EXERCISE AIM
Should a line in the entries below contain "PMOS", return that line.

== DATA FOR ANALYSIS ==

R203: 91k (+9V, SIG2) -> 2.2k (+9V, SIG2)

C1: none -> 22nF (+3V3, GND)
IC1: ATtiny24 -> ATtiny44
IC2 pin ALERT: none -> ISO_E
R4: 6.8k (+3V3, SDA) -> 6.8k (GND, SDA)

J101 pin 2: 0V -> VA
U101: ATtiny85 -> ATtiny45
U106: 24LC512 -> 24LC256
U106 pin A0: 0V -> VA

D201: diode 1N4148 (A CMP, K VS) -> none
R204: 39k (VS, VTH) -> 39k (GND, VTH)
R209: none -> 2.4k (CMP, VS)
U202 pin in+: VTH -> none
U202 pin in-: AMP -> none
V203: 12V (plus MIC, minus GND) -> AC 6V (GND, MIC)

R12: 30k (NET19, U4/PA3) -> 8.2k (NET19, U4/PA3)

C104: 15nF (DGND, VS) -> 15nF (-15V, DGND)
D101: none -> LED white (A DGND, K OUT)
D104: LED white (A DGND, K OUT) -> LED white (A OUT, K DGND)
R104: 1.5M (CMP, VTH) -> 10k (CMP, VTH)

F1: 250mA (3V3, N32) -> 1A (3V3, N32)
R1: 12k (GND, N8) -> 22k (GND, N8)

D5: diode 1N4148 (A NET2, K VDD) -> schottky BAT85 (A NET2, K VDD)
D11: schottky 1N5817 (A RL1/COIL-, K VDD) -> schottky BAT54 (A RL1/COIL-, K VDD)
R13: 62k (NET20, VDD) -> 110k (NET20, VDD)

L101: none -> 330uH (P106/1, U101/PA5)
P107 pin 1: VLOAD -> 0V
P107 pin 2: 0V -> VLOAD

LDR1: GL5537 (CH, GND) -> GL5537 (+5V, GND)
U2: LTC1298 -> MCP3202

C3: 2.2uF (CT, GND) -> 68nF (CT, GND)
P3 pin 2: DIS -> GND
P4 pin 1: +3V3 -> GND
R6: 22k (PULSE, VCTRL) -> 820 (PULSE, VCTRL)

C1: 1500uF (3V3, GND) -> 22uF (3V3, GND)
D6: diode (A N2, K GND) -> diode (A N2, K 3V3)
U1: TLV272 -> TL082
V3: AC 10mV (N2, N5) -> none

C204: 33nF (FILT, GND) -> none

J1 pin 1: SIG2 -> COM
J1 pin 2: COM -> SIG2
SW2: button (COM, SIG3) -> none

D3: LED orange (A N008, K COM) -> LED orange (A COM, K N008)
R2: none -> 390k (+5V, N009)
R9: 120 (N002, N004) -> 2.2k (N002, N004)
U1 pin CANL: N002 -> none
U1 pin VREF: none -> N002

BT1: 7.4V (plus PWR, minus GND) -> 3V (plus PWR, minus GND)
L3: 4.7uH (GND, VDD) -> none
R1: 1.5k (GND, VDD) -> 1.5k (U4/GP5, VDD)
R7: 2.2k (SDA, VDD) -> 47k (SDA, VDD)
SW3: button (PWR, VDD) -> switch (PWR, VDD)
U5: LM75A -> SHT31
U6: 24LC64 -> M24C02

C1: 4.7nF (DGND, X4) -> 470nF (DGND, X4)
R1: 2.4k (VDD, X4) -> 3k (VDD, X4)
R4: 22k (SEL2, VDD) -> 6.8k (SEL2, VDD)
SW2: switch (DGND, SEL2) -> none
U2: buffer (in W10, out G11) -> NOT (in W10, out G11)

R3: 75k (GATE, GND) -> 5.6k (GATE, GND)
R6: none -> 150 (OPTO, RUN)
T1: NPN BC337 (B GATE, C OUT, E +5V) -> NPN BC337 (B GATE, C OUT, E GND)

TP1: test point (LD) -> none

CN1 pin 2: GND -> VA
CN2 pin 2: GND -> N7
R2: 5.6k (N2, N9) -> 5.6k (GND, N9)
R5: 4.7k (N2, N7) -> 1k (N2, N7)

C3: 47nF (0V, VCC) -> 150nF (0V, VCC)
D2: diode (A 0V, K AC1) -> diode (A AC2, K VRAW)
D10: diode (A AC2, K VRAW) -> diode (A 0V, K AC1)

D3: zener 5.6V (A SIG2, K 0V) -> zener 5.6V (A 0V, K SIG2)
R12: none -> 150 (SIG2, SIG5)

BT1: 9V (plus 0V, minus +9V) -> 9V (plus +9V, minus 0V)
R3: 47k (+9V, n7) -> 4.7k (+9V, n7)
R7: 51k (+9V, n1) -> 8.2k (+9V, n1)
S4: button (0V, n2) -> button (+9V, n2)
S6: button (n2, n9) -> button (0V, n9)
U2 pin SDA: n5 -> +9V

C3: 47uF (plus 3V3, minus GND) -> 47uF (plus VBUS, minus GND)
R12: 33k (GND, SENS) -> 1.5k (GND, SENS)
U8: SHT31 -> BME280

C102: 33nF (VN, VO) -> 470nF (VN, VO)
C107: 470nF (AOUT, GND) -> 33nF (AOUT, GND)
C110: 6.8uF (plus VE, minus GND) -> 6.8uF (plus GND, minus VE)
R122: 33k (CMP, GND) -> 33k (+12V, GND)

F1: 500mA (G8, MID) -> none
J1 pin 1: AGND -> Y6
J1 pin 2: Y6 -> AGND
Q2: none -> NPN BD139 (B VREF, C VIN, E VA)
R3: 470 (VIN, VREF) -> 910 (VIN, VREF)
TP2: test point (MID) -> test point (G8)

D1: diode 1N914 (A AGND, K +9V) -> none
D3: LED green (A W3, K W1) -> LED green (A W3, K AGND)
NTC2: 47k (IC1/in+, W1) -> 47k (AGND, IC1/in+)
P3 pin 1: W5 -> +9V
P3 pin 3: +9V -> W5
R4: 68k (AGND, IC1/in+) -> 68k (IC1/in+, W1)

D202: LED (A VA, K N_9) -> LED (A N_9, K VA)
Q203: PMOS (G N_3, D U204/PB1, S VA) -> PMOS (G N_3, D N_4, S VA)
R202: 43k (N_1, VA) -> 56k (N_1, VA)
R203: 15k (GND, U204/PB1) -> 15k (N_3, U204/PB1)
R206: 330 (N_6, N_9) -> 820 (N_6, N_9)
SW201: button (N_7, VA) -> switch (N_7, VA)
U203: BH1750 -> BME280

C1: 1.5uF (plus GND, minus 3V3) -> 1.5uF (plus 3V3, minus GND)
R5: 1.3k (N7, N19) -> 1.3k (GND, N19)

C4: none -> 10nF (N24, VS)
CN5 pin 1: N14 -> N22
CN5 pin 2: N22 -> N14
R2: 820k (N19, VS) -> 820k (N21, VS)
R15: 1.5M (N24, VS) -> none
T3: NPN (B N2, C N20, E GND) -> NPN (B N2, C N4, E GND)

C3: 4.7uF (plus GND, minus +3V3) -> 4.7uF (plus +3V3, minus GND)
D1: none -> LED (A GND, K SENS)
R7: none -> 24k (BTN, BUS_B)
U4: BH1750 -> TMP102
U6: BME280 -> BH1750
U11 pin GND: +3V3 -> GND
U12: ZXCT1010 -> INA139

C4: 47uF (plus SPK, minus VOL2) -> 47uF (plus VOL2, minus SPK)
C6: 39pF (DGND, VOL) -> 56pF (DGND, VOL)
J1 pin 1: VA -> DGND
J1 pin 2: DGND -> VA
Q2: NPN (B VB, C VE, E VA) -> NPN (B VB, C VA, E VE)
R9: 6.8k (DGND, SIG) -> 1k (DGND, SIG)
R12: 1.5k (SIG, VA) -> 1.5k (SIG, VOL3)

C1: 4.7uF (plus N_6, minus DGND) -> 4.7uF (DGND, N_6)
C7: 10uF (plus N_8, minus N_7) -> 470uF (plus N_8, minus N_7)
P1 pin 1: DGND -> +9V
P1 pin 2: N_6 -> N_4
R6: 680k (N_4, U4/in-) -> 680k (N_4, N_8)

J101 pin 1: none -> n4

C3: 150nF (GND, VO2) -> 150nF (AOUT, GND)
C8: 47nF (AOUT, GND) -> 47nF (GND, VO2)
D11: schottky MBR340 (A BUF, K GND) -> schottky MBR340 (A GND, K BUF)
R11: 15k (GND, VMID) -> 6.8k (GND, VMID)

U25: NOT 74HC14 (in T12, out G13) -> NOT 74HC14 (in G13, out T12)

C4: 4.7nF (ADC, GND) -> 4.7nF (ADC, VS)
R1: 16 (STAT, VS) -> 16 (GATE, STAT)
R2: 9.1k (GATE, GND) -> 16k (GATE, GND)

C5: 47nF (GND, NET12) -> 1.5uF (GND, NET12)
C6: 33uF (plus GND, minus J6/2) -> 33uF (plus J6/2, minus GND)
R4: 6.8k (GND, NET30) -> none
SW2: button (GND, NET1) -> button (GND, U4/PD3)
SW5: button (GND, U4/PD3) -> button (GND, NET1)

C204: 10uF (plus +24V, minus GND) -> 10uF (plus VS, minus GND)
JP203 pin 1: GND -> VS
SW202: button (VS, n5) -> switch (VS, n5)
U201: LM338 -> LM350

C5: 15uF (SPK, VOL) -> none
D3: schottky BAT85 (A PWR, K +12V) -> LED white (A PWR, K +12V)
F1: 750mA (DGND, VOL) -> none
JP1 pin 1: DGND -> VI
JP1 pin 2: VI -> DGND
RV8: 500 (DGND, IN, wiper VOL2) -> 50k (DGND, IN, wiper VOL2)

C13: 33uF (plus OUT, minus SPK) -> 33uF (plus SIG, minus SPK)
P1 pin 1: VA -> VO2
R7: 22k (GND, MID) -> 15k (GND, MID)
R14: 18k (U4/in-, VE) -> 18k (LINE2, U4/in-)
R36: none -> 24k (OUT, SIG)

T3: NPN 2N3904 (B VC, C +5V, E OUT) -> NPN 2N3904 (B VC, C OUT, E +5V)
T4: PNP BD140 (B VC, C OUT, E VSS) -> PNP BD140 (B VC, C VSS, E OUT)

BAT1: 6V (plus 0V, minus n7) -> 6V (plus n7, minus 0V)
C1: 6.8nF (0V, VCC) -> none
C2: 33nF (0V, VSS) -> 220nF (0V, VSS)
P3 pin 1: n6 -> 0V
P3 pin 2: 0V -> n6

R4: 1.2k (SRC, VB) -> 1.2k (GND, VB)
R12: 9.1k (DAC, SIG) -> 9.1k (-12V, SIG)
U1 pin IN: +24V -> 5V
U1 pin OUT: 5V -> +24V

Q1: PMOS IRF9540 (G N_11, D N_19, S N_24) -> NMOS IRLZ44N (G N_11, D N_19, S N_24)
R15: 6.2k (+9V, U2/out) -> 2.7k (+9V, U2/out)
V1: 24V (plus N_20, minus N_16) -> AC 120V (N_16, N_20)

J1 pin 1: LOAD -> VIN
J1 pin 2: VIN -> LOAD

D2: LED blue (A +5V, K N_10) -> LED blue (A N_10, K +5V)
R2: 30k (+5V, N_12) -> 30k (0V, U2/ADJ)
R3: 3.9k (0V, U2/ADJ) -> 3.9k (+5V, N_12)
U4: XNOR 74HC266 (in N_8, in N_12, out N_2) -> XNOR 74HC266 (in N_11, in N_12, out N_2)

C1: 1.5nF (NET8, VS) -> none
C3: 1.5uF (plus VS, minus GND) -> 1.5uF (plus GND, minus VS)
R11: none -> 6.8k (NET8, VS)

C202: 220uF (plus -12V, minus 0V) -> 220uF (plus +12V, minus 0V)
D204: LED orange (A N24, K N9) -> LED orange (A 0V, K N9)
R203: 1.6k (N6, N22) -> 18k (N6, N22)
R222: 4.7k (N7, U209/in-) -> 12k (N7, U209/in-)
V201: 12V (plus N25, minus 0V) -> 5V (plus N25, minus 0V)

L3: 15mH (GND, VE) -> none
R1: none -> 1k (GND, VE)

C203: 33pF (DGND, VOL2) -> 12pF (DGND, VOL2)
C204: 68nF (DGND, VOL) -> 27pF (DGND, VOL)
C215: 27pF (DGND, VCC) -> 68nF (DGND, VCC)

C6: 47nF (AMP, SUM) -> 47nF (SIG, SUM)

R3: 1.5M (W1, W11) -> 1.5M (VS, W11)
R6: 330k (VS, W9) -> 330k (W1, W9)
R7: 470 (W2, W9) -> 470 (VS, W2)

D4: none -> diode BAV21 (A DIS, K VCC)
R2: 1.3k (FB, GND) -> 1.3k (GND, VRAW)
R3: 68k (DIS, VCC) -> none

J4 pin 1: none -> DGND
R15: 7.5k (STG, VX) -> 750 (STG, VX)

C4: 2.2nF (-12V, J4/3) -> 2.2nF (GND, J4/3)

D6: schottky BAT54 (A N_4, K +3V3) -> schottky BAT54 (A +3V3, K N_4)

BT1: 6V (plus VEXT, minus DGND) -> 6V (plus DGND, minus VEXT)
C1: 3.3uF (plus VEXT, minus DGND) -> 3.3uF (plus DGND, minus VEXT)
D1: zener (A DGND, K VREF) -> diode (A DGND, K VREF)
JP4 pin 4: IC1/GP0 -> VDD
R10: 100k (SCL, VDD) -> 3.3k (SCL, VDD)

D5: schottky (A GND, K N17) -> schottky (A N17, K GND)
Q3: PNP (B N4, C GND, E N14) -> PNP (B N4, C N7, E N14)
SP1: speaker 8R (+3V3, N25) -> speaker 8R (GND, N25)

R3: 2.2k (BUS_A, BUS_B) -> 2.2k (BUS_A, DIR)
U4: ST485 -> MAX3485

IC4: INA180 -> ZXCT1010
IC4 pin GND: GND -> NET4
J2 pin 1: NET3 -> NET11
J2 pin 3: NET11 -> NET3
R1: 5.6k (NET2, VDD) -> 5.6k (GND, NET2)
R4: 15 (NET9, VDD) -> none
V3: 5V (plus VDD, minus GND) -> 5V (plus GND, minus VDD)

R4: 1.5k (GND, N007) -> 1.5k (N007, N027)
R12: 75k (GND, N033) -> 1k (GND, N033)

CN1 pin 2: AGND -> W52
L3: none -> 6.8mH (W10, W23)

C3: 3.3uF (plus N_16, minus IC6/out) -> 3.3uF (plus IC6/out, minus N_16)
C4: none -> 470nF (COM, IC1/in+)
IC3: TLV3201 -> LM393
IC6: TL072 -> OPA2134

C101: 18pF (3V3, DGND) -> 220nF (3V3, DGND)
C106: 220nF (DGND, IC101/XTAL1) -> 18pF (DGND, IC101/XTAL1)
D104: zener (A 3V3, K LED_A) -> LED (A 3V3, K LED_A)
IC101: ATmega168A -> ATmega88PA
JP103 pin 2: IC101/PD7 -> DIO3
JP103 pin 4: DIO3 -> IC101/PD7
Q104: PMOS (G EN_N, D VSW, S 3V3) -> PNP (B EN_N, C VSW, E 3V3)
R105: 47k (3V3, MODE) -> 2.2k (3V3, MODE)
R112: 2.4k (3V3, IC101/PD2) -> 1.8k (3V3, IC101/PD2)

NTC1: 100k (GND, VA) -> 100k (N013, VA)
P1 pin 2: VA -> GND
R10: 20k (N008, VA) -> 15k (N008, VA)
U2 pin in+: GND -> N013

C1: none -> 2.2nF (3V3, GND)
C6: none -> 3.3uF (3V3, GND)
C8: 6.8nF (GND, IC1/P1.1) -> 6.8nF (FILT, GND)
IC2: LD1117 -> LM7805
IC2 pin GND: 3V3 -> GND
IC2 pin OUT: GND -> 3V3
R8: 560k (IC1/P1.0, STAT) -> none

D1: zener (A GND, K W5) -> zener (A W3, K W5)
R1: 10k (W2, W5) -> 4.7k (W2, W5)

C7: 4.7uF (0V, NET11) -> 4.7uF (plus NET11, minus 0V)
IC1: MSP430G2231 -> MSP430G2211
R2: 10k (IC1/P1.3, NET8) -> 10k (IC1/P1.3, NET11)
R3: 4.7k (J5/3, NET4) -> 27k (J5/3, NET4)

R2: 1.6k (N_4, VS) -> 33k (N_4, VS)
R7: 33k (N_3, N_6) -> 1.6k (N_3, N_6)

===

EXERCISE OUTPUT
Q203: PMOS (G N_3, D U204/PB1, S VA) -> PMOS (G N_3, D N_4, S VA)
Q1: PMOS IRF9540 (G N_11, D N_19, S N_24) -> NMOS IRLZ44N (G N_11, D N_19, S N_24)
Q104: PMOS (G EN_N, D VSW, S 3V3) -> PNP (B EN_N, C VSW, E 3V3)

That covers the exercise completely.